TASK STATEMENT:
Below are some entries. Return exactly the lines from the one with "brown brick C1" through the final line, leaving out any pictures.

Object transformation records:
>>>
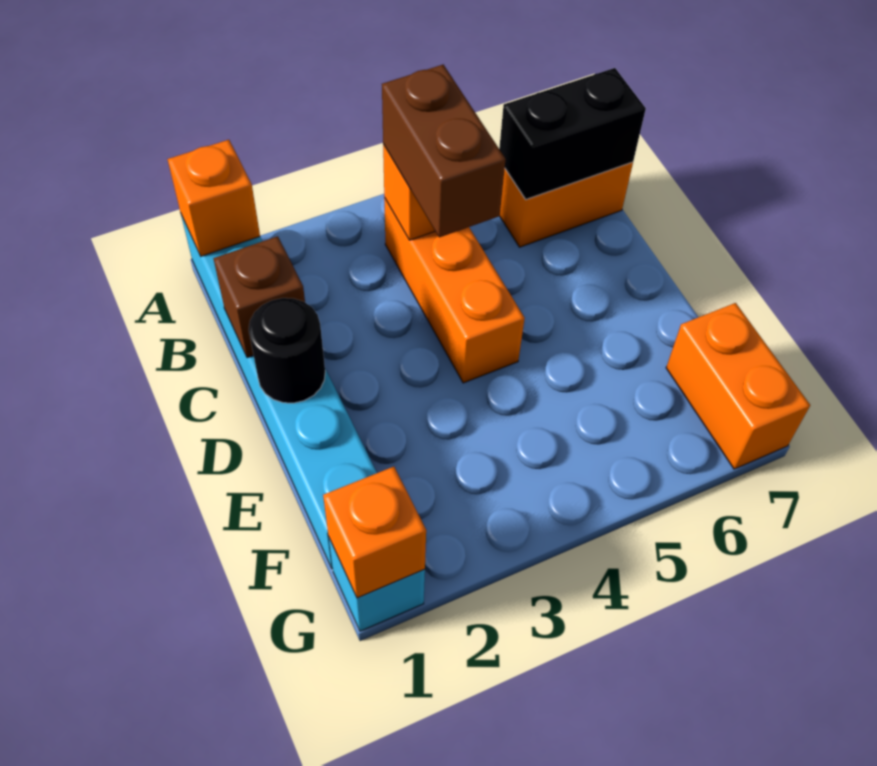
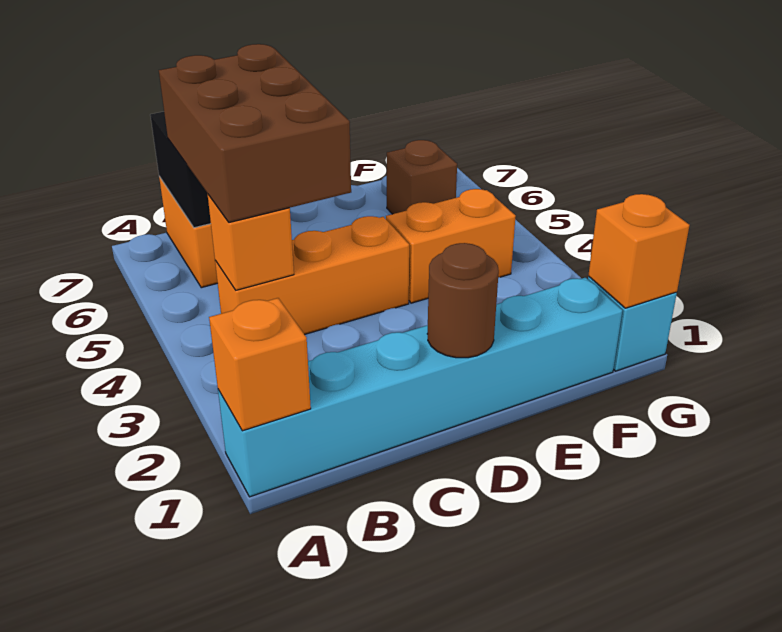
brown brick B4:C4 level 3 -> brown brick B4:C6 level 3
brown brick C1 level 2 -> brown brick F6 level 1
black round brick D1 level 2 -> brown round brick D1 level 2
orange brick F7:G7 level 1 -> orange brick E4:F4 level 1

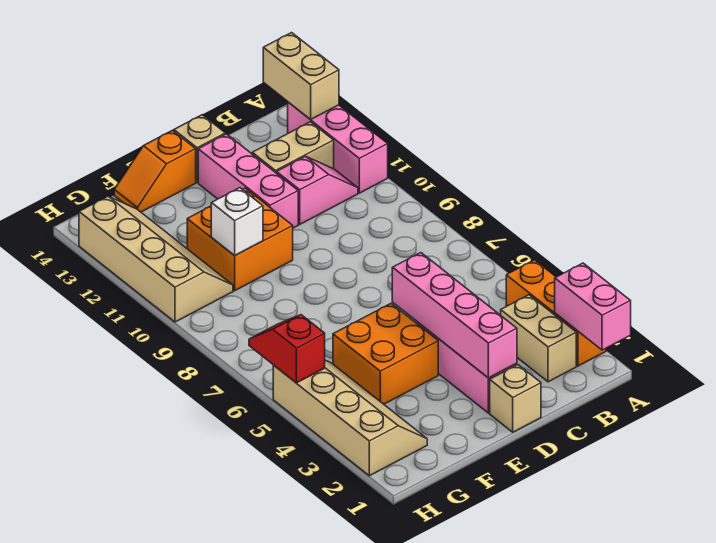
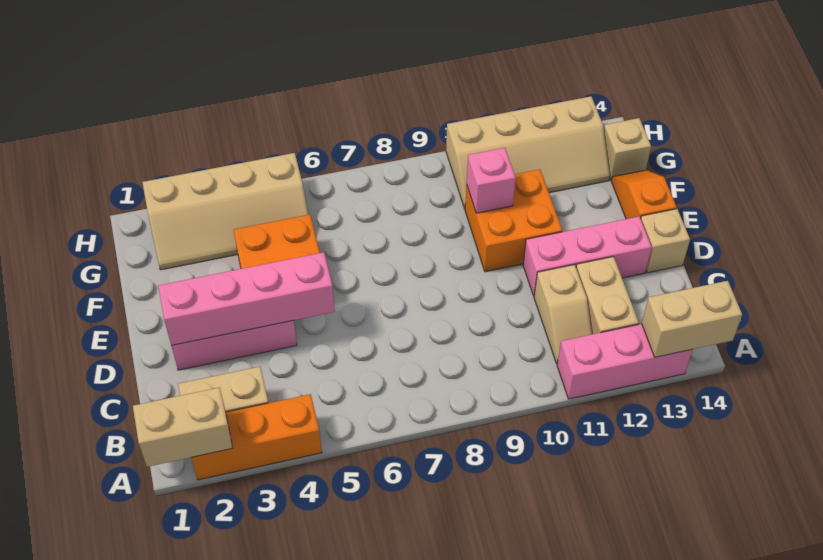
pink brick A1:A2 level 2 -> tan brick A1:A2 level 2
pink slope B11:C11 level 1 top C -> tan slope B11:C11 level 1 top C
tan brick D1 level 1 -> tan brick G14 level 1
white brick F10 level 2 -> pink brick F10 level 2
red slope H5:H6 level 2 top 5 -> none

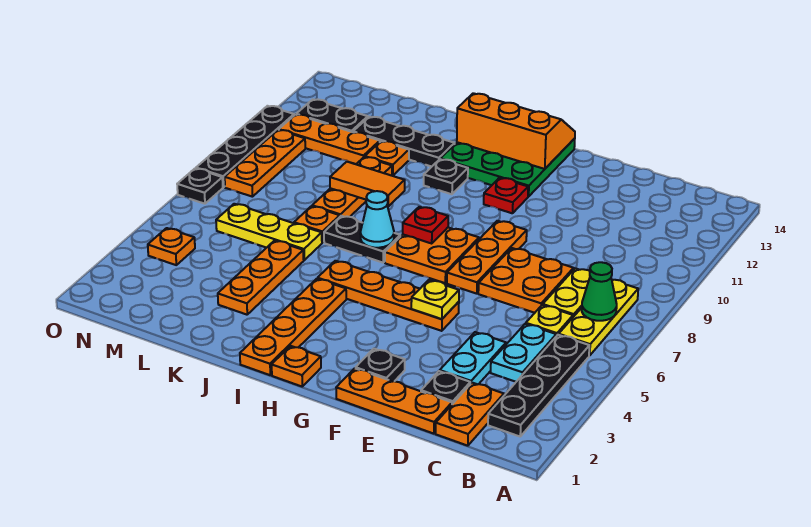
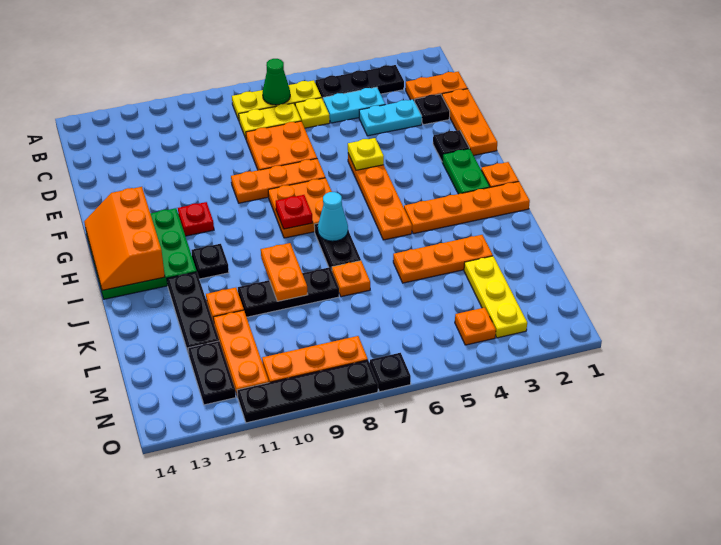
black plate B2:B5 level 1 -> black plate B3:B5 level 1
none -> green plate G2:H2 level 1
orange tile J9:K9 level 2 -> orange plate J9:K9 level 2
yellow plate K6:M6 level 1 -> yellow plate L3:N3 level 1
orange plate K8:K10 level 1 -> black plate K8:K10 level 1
<<<
OUTPUT FOR THIS TASK:
brown brick C1 level 2 -> brown brick F6 level 1
black round brick D1 level 2 -> brown round brick D1 level 2
orange brick F7:G7 level 1 -> orange brick E4:F4 level 1

pink brick A1:A2 level 2 -> tan brick A1:A2 level 2
pink slope B11:C11 level 1 top C -> tan slope B11:C11 level 1 top C
tan brick D1 level 1 -> tan brick G14 level 1
white brick F10 level 2 -> pink brick F10 level 2
red slope H5:H6 level 2 top 5 -> none

black plate B2:B5 level 1 -> black plate B3:B5 level 1
none -> green plate G2:H2 level 1
orange tile J9:K9 level 2 -> orange plate J9:K9 level 2
yellow plate K6:M6 level 1 -> yellow plate L3:N3 level 1
orange plate K8:K10 level 1 -> black plate K8:K10 level 1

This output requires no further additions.